• _Try it_: Could you reproduce, word for word, everything below from the line containing "R2: 220k (GND, MIC) -> 1.1M (GND, MIC)" down to the line containing "R2: none -> 470 (GND, NET10)", with both of those lines included and no others?

++++++++++

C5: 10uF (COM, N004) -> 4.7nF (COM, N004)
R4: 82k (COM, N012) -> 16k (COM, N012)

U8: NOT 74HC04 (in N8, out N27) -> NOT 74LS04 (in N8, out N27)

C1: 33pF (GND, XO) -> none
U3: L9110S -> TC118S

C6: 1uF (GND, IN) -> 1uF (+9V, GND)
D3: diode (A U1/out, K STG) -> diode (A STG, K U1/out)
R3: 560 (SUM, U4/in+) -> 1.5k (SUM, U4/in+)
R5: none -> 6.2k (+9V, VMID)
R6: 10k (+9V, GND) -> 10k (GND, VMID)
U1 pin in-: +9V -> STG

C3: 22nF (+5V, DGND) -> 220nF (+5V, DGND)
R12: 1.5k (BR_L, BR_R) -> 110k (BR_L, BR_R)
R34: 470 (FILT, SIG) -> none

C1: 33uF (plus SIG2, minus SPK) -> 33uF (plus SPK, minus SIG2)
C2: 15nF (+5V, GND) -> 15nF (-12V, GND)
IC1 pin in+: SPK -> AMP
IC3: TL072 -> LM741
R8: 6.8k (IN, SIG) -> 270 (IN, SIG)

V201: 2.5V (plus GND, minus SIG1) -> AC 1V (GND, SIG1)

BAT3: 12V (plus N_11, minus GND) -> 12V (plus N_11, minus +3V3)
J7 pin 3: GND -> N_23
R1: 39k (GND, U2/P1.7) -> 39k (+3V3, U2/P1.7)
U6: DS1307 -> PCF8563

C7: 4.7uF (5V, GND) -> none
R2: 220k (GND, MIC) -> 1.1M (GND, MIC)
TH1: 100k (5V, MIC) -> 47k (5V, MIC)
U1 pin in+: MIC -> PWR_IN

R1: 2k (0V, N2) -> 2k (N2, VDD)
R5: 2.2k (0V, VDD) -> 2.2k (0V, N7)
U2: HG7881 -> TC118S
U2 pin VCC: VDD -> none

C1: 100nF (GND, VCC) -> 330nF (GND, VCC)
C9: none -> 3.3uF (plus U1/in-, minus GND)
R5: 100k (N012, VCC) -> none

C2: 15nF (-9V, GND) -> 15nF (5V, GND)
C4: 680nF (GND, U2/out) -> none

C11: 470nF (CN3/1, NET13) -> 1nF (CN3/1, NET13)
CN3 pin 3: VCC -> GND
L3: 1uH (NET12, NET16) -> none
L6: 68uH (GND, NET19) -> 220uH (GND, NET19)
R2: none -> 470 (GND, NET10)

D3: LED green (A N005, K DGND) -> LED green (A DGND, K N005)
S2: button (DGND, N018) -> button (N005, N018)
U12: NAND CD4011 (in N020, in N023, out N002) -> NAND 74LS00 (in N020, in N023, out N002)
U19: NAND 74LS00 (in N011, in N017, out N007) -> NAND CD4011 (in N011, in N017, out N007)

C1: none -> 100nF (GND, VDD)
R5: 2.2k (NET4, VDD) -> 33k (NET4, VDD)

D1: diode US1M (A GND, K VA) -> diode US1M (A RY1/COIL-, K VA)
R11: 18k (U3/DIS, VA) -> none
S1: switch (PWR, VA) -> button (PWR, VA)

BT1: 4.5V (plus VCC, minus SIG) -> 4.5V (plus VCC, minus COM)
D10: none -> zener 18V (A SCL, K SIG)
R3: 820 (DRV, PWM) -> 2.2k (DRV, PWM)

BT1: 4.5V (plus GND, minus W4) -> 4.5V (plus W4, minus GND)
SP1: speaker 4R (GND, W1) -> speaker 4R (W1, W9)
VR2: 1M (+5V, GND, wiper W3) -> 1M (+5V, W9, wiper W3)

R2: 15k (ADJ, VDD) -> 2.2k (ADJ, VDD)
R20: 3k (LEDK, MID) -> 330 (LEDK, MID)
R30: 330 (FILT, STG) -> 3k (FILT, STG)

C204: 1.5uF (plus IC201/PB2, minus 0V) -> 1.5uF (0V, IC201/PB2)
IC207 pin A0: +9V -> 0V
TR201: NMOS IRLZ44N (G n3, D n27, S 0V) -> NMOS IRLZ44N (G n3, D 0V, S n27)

++++++++++

• _Your solution_:
R2: 220k (GND, MIC) -> 1.1M (GND, MIC)
TH1: 100k (5V, MIC) -> 47k (5V, MIC)
U1 pin in+: MIC -> PWR_IN

R1: 2k (0V, N2) -> 2k (N2, VDD)
R5: 2.2k (0V, VDD) -> 2.2k (0V, N7)
U2: HG7881 -> TC118S
U2 pin VCC: VDD -> none

C1: 100nF (GND, VCC) -> 330nF (GND, VCC)
C9: none -> 3.3uF (plus U1/in-, minus GND)
R5: 100k (N012, VCC) -> none

C2: 15nF (-9V, GND) -> 15nF (5V, GND)
C4: 680nF (GND, U2/out) -> none

C11: 470nF (CN3/1, NET13) -> 1nF (CN3/1, NET13)
CN3 pin 3: VCC -> GND
L3: 1uH (NET12, NET16) -> none
L6: 68uH (GND, NET19) -> 220uH (GND, NET19)
R2: none -> 470 (GND, NET10)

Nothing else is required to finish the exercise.